To do: In the data below, which lines hold "white"? Copy every one.

── Records provided

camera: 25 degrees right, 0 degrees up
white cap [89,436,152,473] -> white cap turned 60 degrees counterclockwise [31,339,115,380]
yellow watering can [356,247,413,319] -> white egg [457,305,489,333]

────
── Records provided

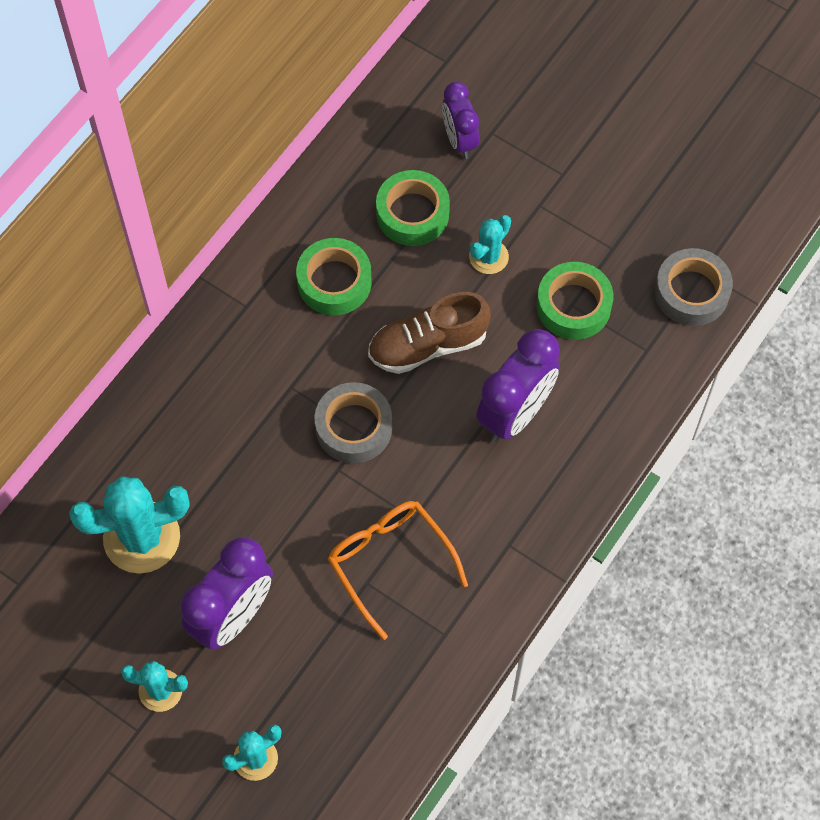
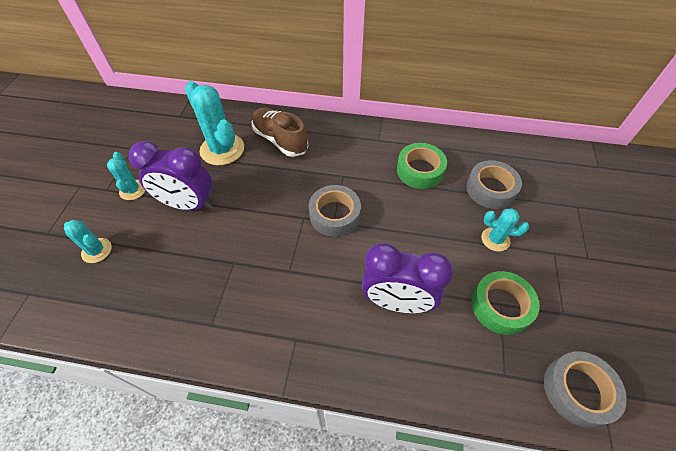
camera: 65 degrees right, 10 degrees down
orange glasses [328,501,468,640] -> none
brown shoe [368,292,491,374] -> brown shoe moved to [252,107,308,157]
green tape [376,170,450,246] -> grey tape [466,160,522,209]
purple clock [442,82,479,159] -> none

────

Answer box:
white cap [89,436,152,473] -> white cap turned 60 degrees counterclockwise [31,339,115,380]
yellow watering can [356,247,413,319] -> white egg [457,305,489,333]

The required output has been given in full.